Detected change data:
****
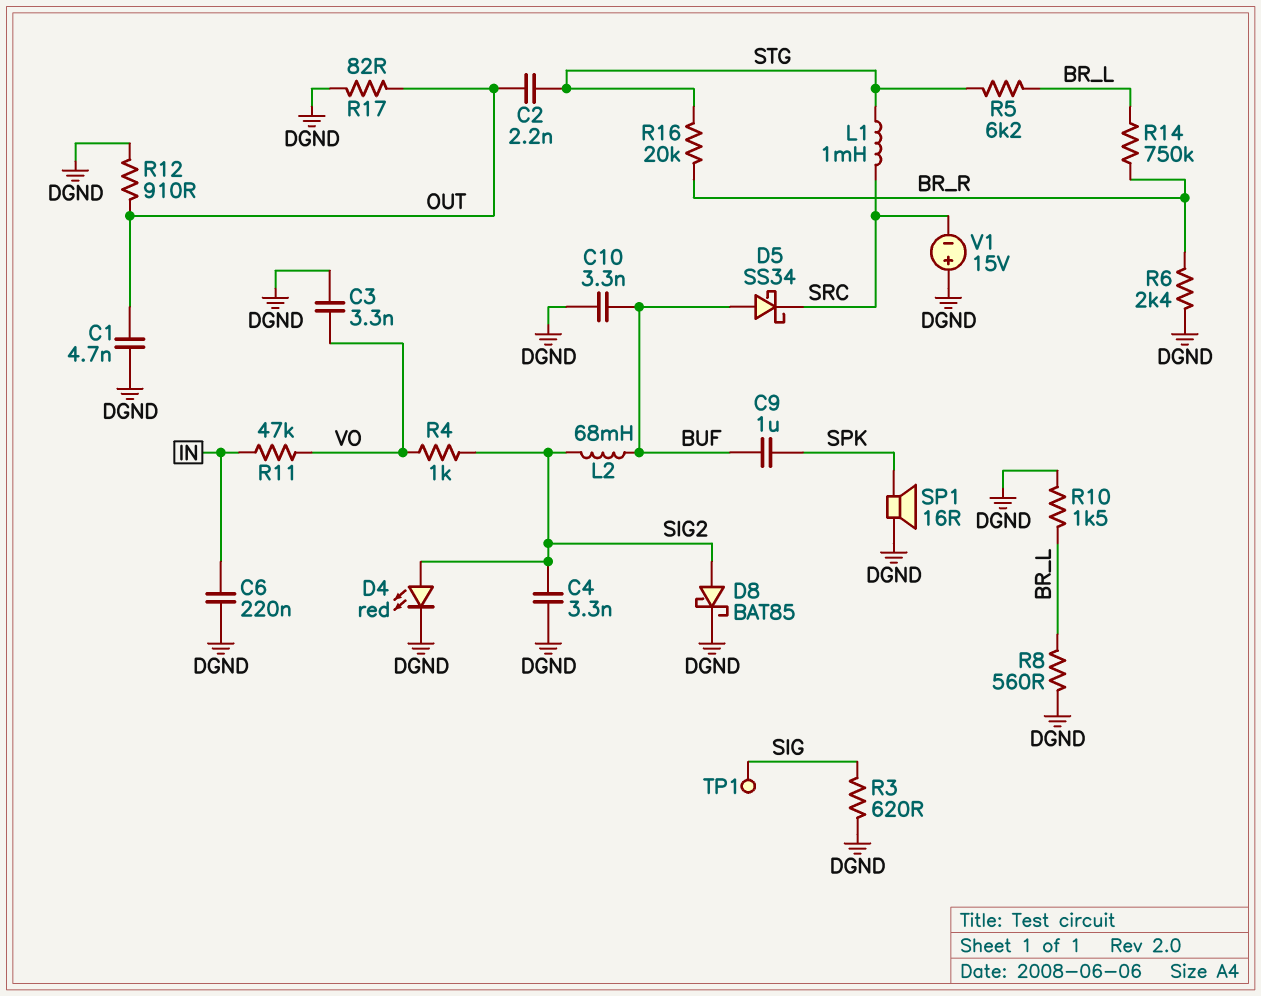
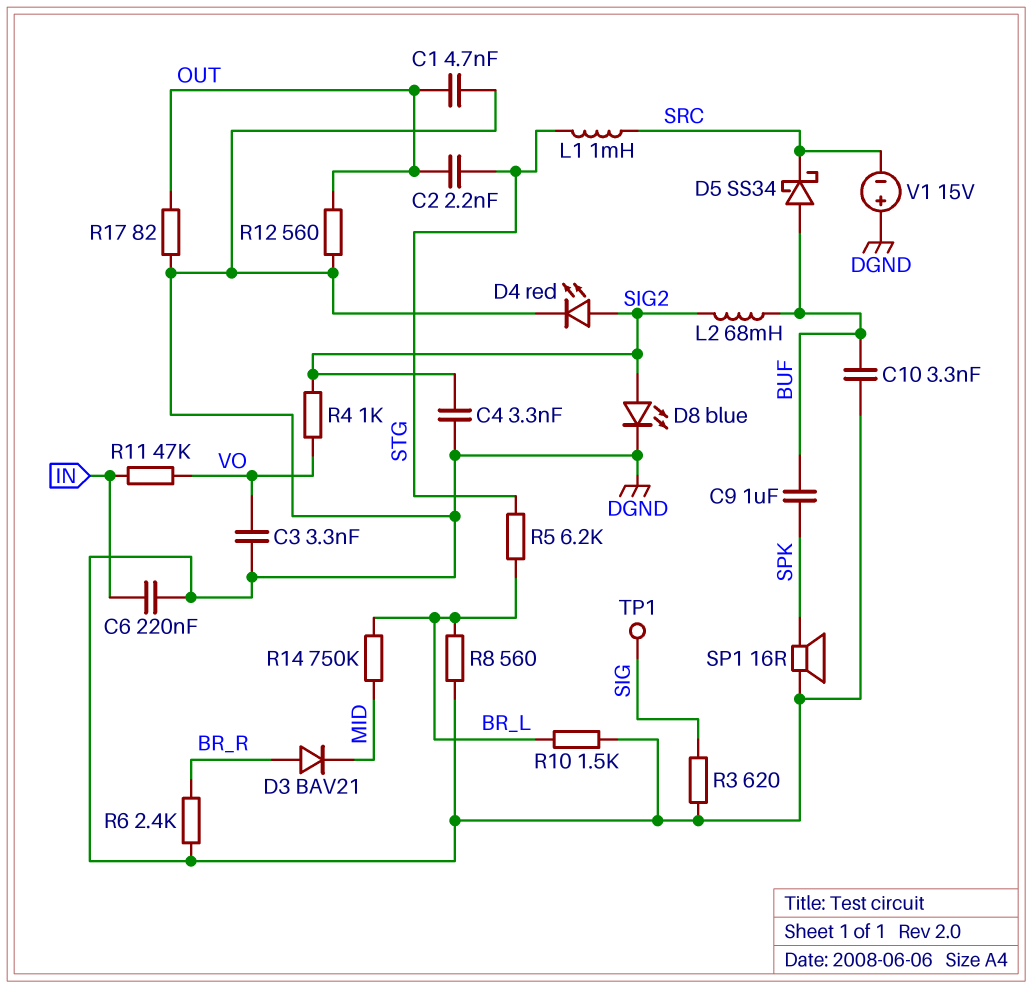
D3: none -> diode BAV21 (A BR_R, K MID)
D8: schottky BAT85 (A SIG2, K DGND) -> LED blue (A SIG2, K DGND)
R12: 910 (DGND, OUT) -> 560 (DGND, OUT)
R14: 750k (BR_L, BR_R) -> 750k (BR_L, MID)
R16: 20k (BR_R, STG) -> none

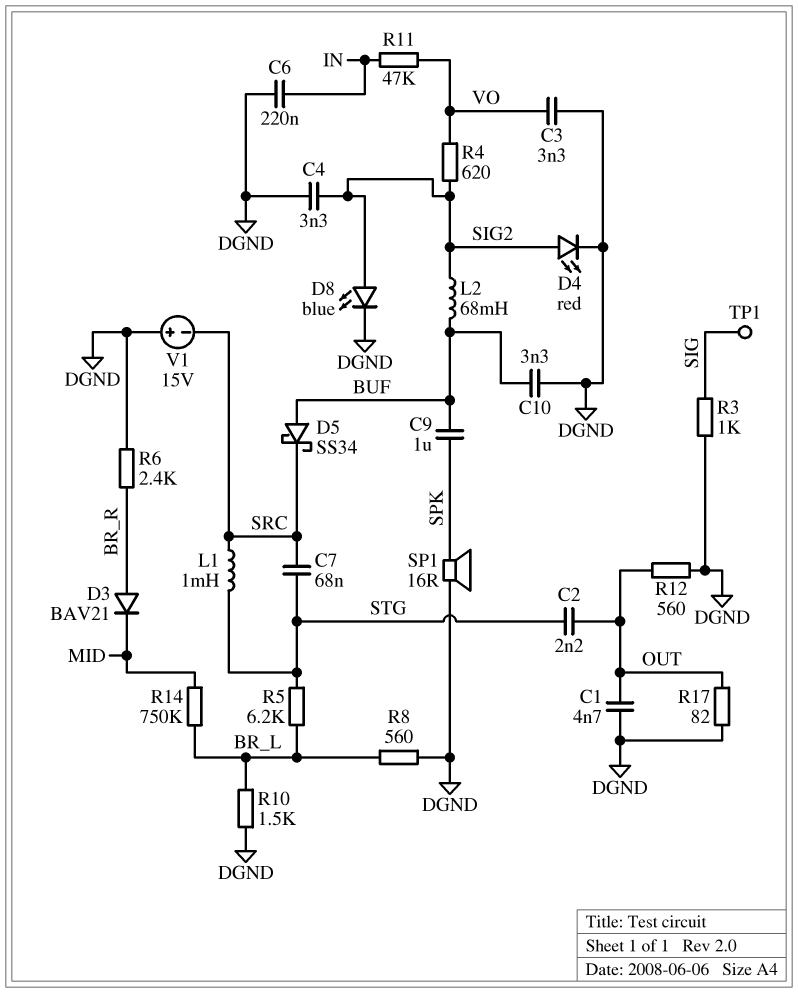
C7: none -> 68nF (SRC, STG)
R3: 620 (DGND, SIG) -> 1k (DGND, SIG)
R4: 1k (SIG2, VO) -> 620 (SIG2, VO)

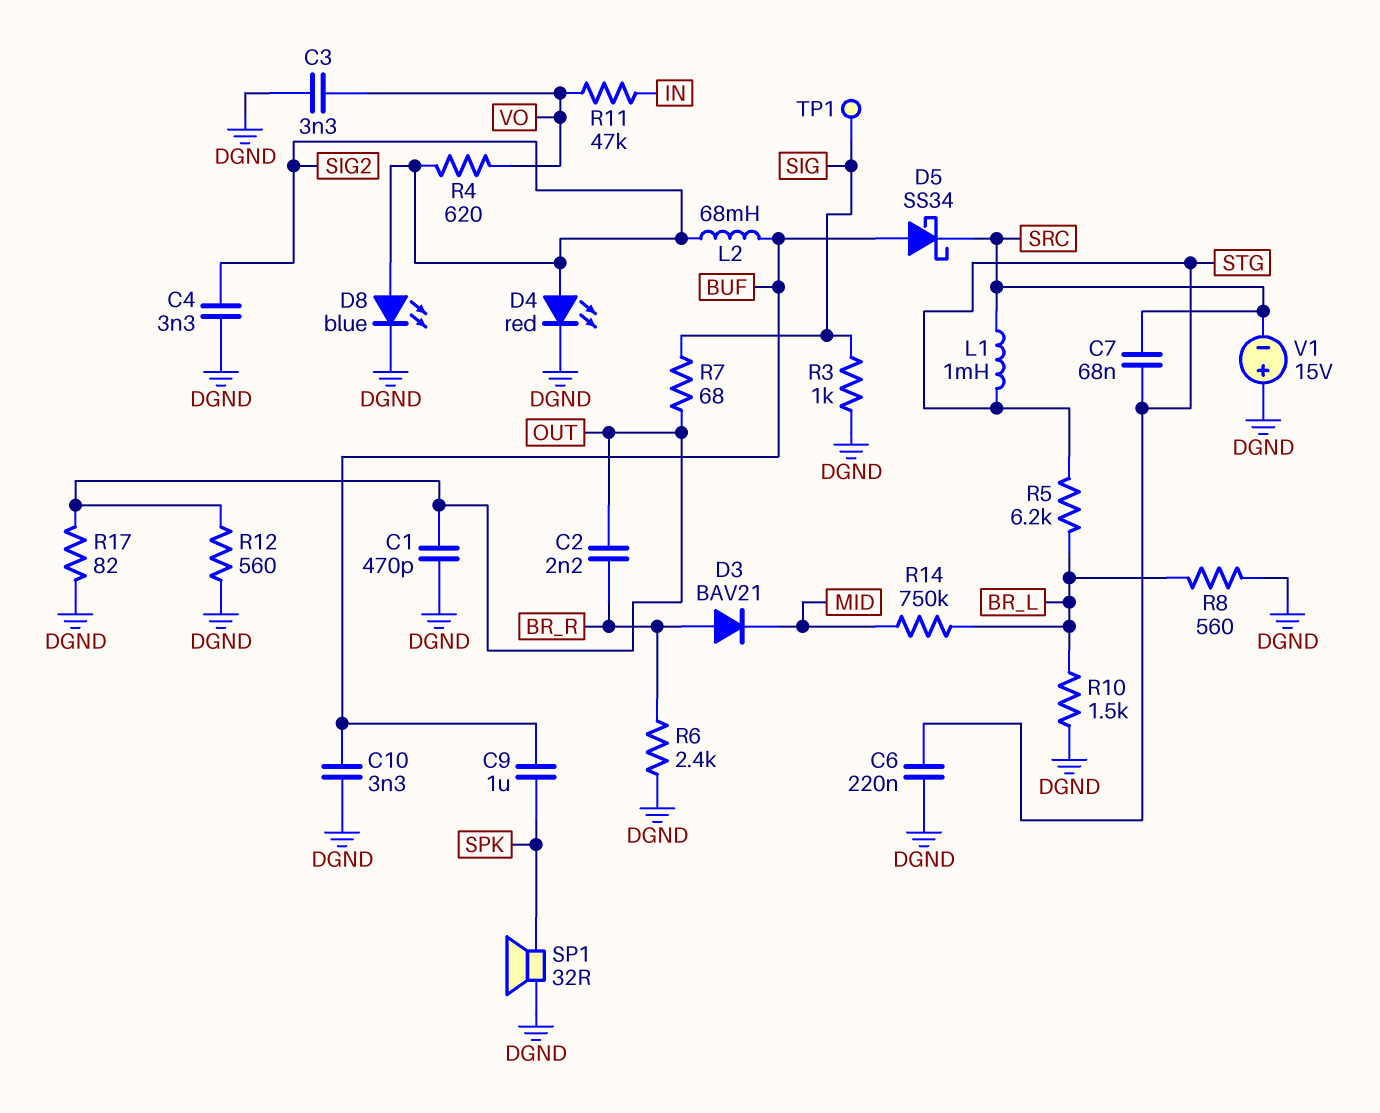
C1: 4.7nF (DGND, OUT) -> 470pF (DGND, OUT)
C2: 2.2nF (OUT, STG) -> 2.2nF (BR_R, OUT)
C6: 220nF (DGND, IN) -> 220nF (DGND, STG)
R7: none -> 68 (OUT, SIG)
SP1: speaker 16R (DGND, SPK) -> speaker 32R (DGND, SPK)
****
> _Task objective_: Beginning with the line that holds "C6: 220nF (DGND, IN) -> 220nF (DGND, STG)", copy the entries exactly to their last line, and leave out every earlier line.

> _Solution_:
C6: 220nF (DGND, IN) -> 220nF (DGND, STG)
R7: none -> 68 (OUT, SIG)
SP1: speaker 16R (DGND, SPK) -> speaker 32R (DGND, SPK)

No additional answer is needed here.